**EXERCISE REQUIREMENTS**
Beginning with the line that holds "D7: LED (A N_1, K", please retype each line through the end of the listing below, both ends included, and nothing more.

**DATA SUPPLIED**
● ● ● ● ●

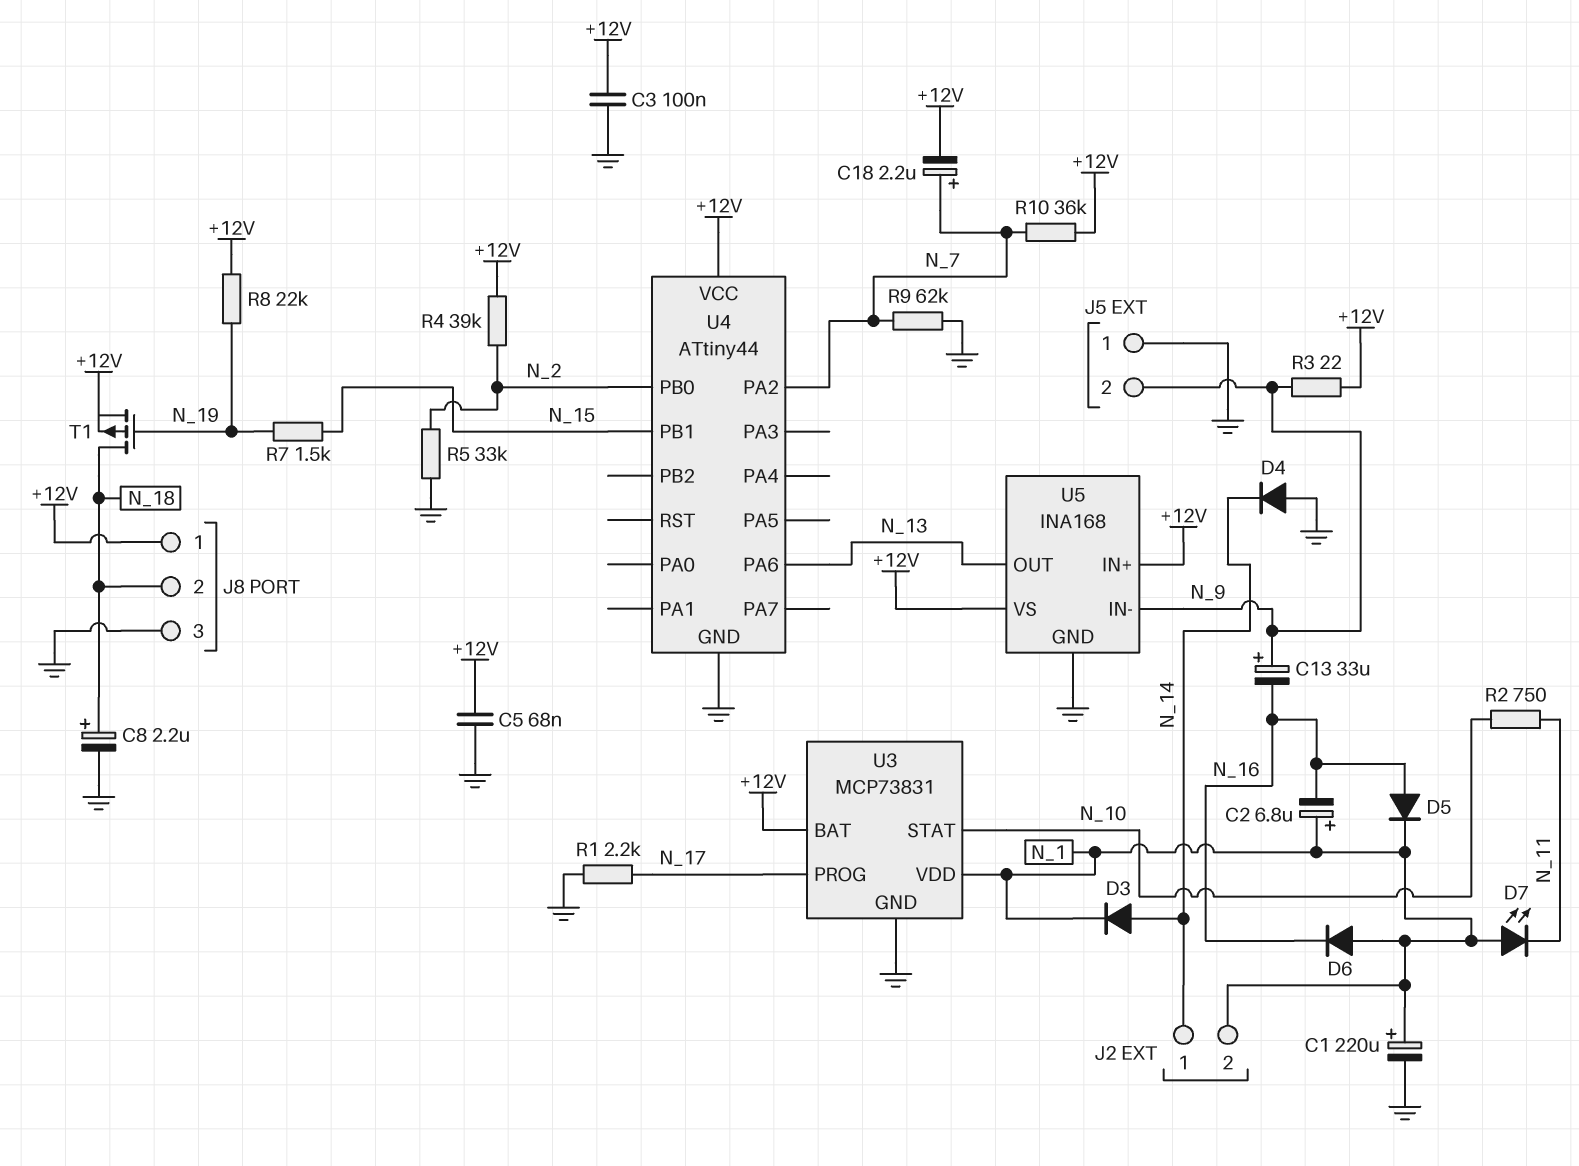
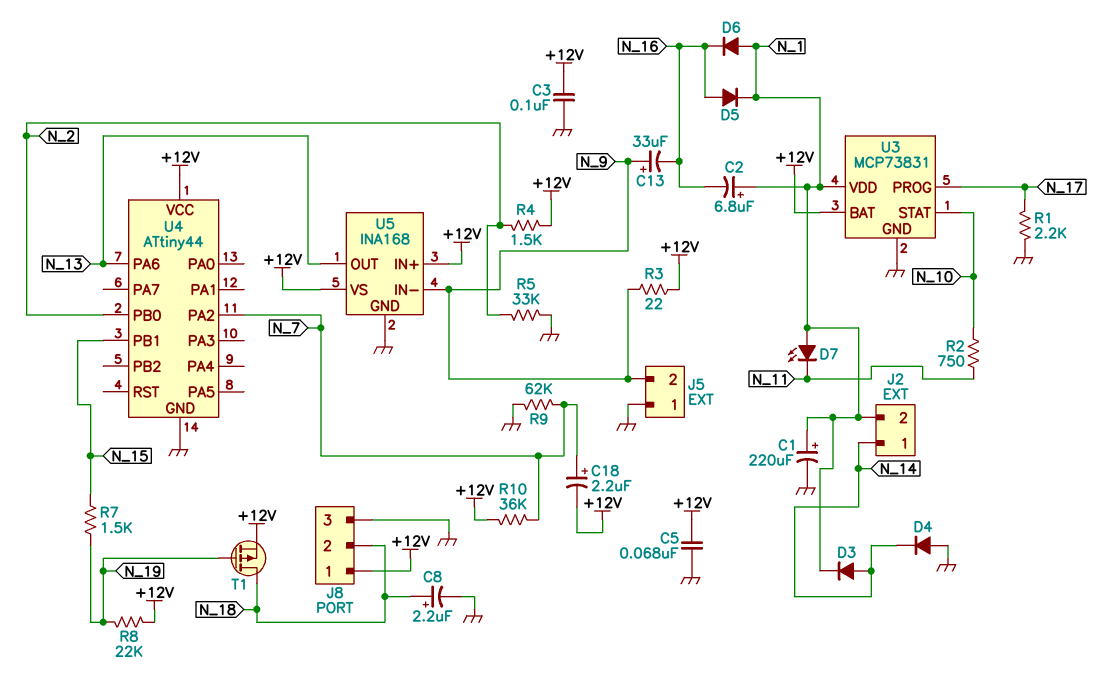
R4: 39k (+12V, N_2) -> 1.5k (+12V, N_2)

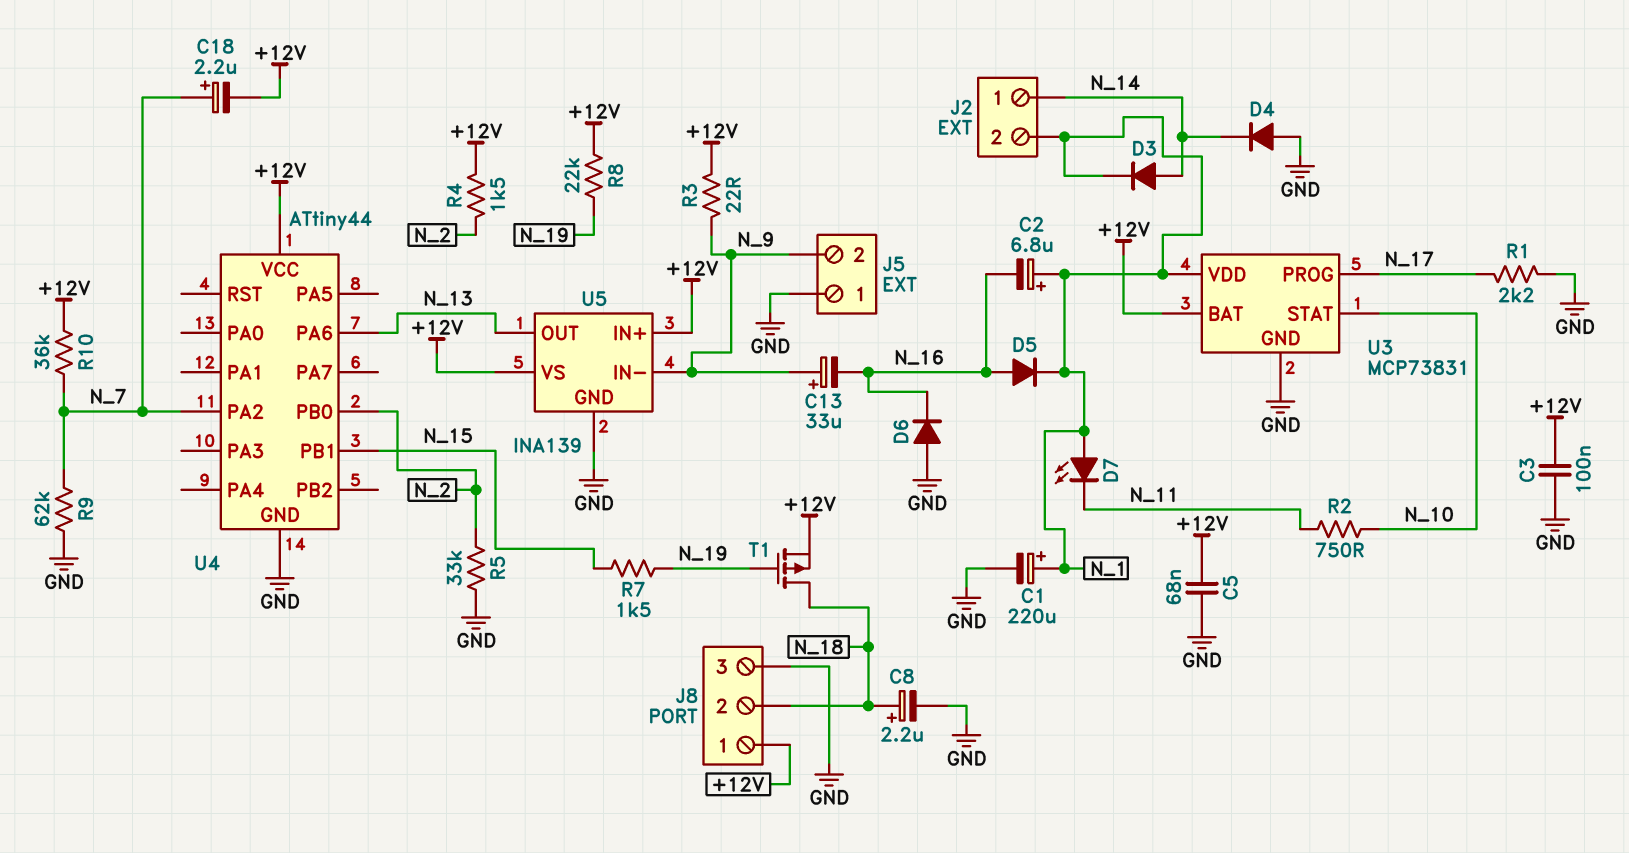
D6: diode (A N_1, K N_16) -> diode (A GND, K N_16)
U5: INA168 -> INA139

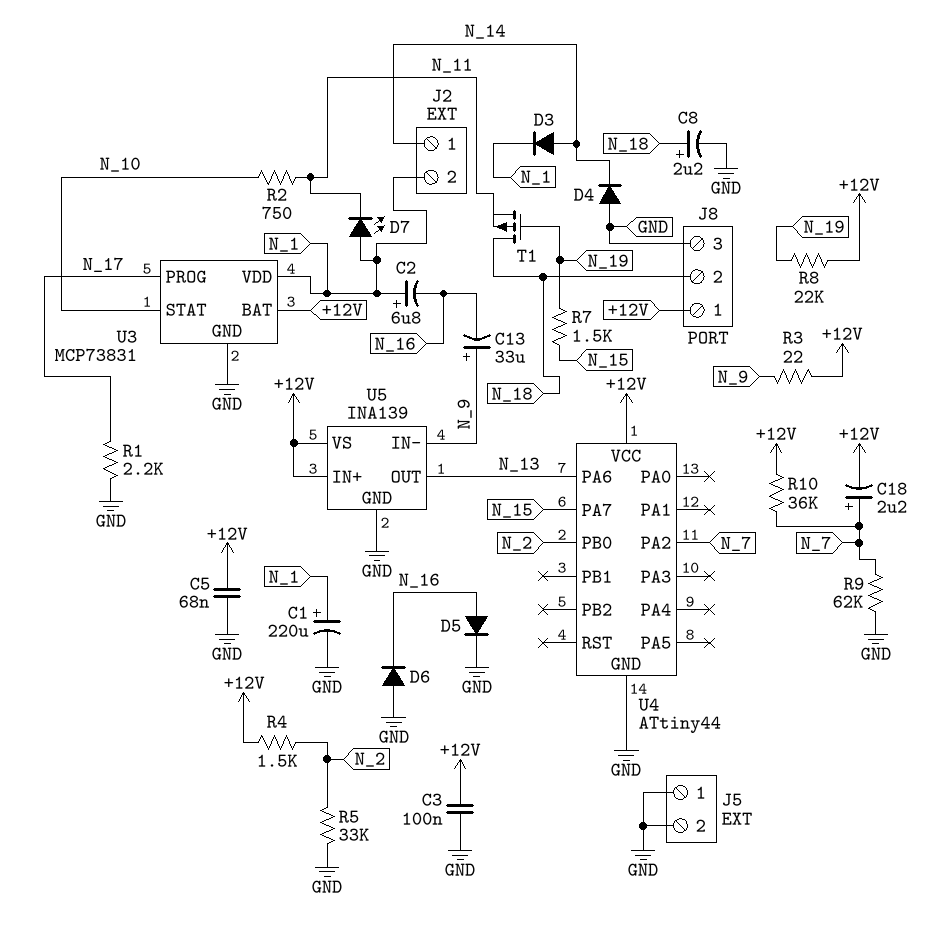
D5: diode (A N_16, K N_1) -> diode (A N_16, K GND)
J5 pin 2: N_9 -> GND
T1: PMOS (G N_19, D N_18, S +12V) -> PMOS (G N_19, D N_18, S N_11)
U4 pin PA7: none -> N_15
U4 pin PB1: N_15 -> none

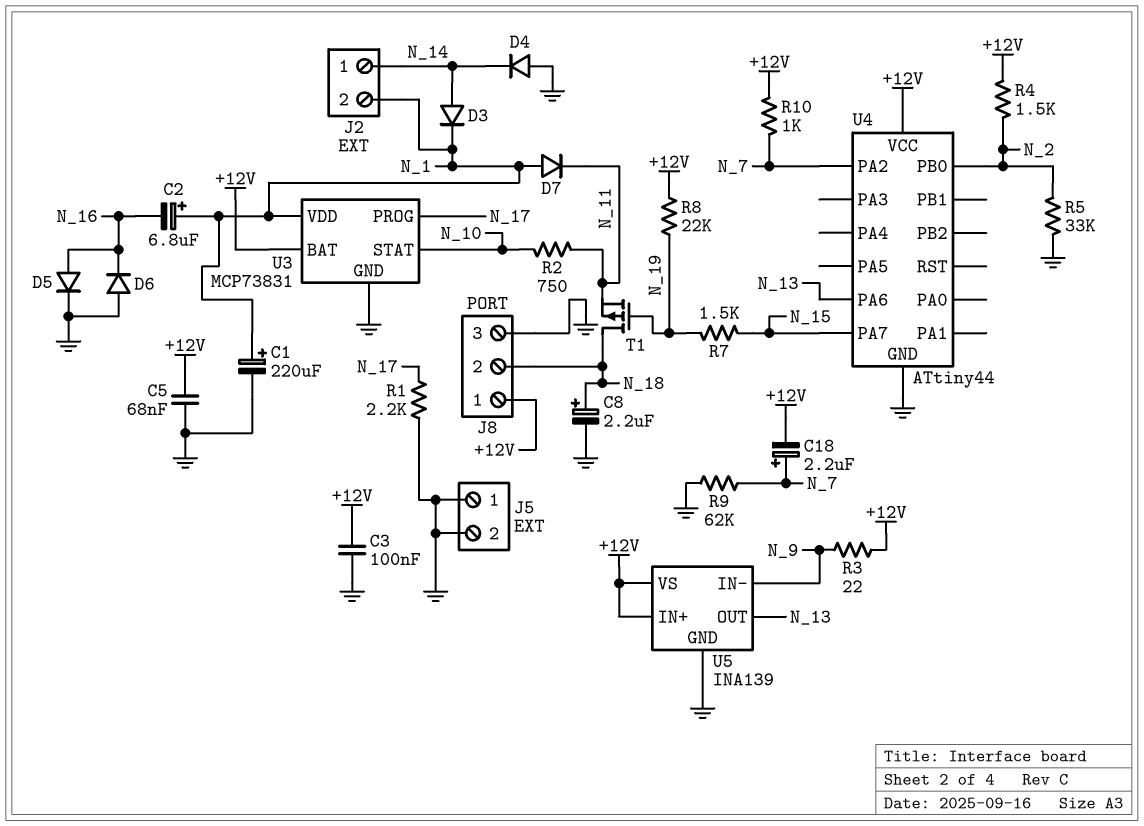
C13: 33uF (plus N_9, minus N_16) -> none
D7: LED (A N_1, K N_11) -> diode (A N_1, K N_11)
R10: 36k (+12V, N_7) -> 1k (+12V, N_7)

● ● ● ● ●

**RESULT FOR THIS TASK**
D7: LED (A N_1, K N_11) -> diode (A N_1, K N_11)
R10: 36k (+12V, N_7) -> 1k (+12V, N_7)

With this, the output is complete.